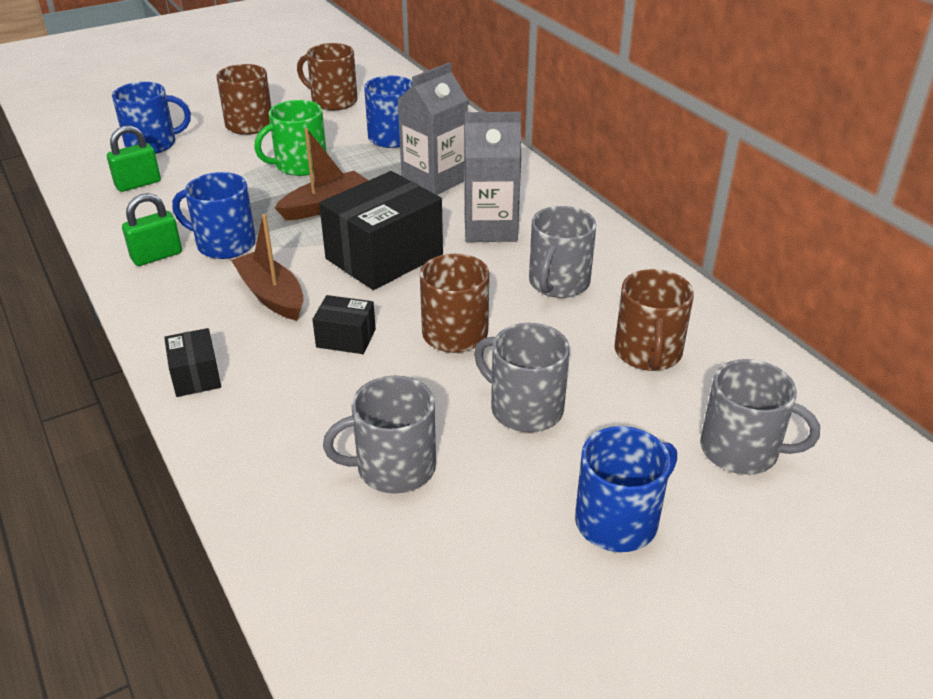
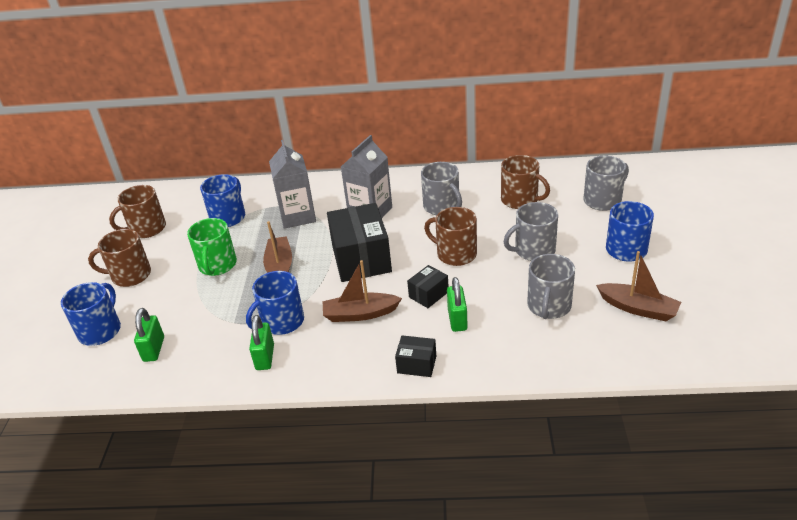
camera: 55 degrees left, 0 degrees up
(307, 382) = (457, 319): none -> green padlock
(457, 583) = (638, 308): none -> brown boat

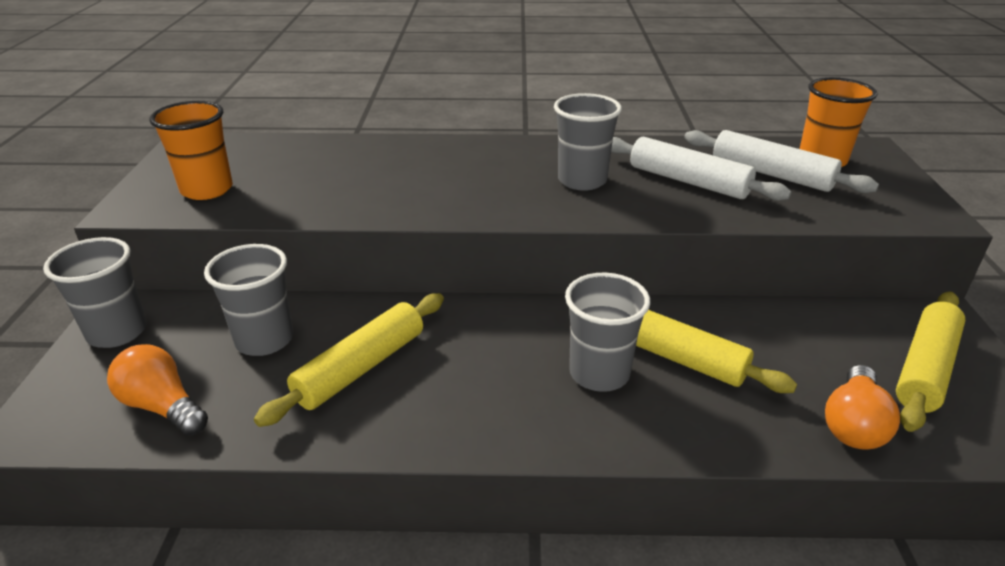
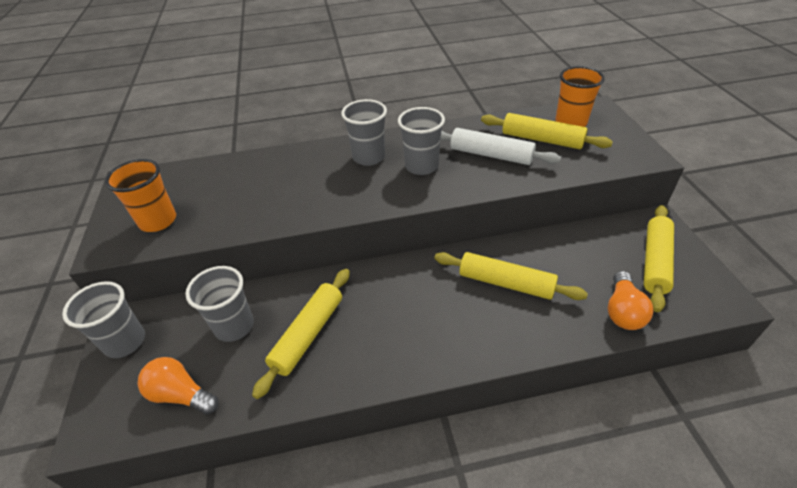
camera: 10 degrees left, 10 degrees up
(599, 373) = (464, 306): grey cup -> grey cup (369, 157)
(771, 174) = (542, 140): white rolling pin -> yellow rolling pin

**TASK TO COMPLETE:**
In the answer, the lines from the one containing "(457, 583) = (638, 308): none -> brown boat" to the end of the records above must be written out exactly, both ends included; the pictures must not appear.

**EXERCISE RESPONSE:**
(457, 583) = (638, 308): none -> brown boat

camera: 10 degrees left, 10 degrees up
(599, 373) = (464, 306): grey cup -> grey cup (369, 157)
(771, 174) = (542, 140): white rolling pin -> yellow rolling pin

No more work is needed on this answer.